WHAT THE TASK REQUIRES:
Exact reproduction required: the lines below from the line with "brown star: 2 -> 0" to the line with "red dumbbell: 0 -> 1", both ends included, and no others.

════════════════════

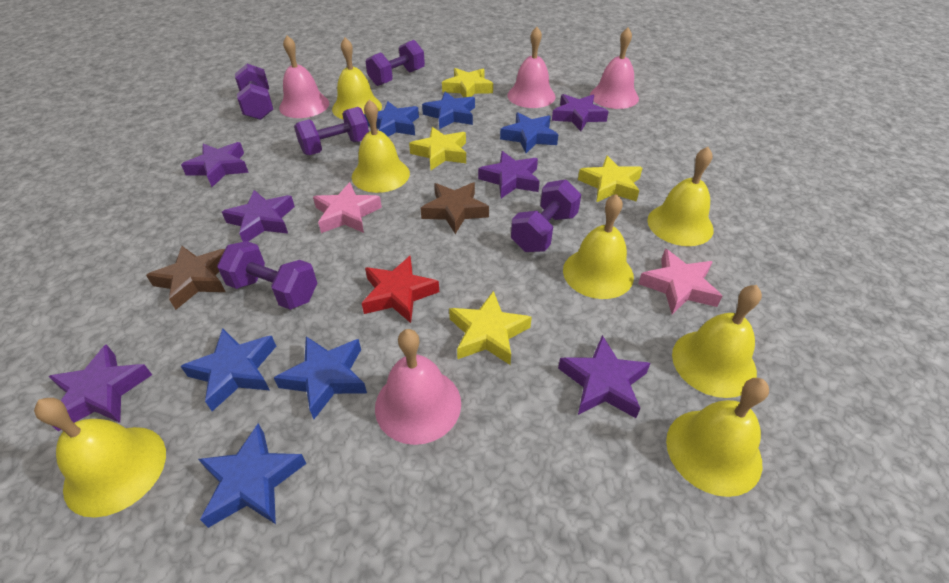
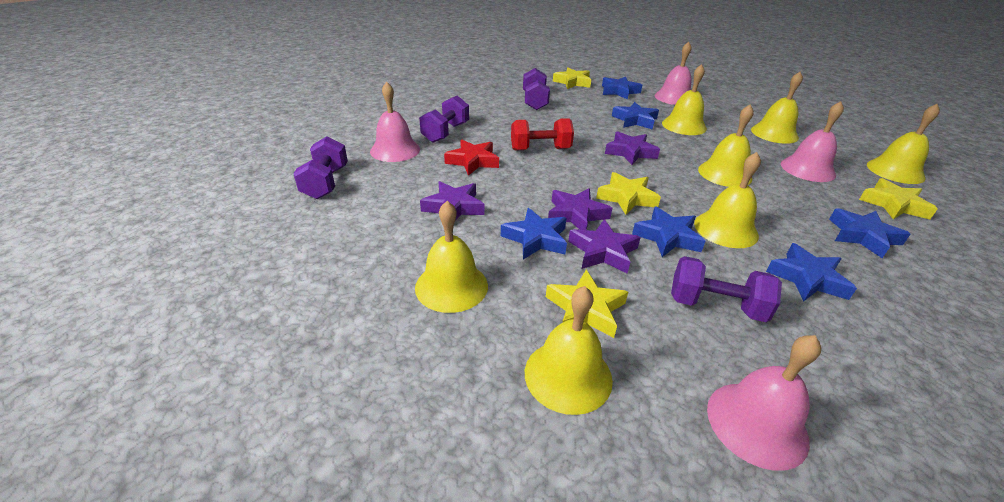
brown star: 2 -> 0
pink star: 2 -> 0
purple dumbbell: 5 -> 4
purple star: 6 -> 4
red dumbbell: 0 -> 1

════════════════════

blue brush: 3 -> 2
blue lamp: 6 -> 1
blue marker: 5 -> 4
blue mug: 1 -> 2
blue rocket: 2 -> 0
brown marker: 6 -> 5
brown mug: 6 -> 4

════════════════════

TASK SOLUTION:
brown star: 2 -> 0
pink star: 2 -> 0
purple dumbbell: 5 -> 4
purple star: 6 -> 4
red dumbbell: 0 -> 1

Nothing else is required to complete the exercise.